=== Information supplied ===
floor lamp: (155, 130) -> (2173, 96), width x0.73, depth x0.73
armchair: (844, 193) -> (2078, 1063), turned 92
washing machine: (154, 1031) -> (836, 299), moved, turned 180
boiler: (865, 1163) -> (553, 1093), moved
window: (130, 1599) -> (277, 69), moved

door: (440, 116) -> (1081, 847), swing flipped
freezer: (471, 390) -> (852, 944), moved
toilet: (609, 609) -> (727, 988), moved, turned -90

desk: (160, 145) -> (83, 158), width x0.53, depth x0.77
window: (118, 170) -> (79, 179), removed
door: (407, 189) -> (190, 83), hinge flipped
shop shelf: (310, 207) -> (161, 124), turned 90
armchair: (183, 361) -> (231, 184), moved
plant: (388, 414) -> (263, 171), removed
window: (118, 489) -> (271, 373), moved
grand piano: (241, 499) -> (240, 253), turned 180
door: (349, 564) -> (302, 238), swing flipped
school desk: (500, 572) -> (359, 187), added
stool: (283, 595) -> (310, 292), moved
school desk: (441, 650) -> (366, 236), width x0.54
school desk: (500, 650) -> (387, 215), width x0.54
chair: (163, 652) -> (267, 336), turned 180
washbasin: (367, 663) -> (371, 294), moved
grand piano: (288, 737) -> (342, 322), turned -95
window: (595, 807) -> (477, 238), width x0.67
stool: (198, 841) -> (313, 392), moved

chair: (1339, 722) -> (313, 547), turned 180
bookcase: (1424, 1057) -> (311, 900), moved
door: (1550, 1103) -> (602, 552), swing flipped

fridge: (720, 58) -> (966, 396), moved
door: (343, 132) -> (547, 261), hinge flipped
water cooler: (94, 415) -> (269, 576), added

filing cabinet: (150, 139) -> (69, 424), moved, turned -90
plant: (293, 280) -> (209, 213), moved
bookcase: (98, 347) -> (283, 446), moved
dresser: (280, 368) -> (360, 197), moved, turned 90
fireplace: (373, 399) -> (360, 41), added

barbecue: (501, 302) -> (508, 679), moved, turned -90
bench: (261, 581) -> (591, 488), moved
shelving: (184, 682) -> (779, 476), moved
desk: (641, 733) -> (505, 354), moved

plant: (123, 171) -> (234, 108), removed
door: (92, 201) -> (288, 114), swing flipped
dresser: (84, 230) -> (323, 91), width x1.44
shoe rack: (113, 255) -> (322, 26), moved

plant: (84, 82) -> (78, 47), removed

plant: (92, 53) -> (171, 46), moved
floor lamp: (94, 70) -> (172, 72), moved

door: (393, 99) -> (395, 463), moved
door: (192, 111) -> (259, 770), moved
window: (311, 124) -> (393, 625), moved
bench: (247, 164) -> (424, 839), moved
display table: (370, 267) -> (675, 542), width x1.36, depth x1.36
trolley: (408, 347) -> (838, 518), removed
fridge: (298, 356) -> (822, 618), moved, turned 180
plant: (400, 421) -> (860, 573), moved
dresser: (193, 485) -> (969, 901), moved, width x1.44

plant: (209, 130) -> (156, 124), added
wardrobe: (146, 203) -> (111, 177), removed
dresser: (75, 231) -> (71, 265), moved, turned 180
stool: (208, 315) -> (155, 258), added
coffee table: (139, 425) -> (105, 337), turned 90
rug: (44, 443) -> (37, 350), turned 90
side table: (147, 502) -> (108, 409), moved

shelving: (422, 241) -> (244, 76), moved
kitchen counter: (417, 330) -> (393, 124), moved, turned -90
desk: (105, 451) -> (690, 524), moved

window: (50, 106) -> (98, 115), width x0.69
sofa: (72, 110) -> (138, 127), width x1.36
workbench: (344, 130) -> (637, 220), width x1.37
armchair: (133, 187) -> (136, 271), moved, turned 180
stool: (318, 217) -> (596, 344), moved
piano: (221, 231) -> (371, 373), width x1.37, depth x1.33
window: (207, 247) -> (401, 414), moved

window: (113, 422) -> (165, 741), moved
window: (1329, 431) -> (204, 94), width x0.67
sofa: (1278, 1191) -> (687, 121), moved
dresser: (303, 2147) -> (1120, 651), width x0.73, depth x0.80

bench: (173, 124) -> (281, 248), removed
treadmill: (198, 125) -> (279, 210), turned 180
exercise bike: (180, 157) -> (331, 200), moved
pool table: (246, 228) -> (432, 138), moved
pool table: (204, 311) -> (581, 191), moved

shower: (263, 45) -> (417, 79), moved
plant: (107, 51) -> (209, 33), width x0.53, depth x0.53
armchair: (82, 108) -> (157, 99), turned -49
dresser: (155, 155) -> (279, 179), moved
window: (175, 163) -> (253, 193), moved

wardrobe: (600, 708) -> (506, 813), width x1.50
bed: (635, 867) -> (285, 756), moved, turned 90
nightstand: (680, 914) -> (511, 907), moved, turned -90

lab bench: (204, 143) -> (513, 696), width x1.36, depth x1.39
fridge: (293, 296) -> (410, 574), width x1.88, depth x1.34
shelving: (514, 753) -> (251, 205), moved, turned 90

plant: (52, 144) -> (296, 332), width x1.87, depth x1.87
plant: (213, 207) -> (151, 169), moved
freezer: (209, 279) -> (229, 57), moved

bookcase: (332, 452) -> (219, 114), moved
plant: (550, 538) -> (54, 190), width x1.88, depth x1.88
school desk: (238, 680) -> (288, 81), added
===
▶ _Task to carry out_:
State only the number of lines above that contain the word "table".

▶ _Written reply_:
5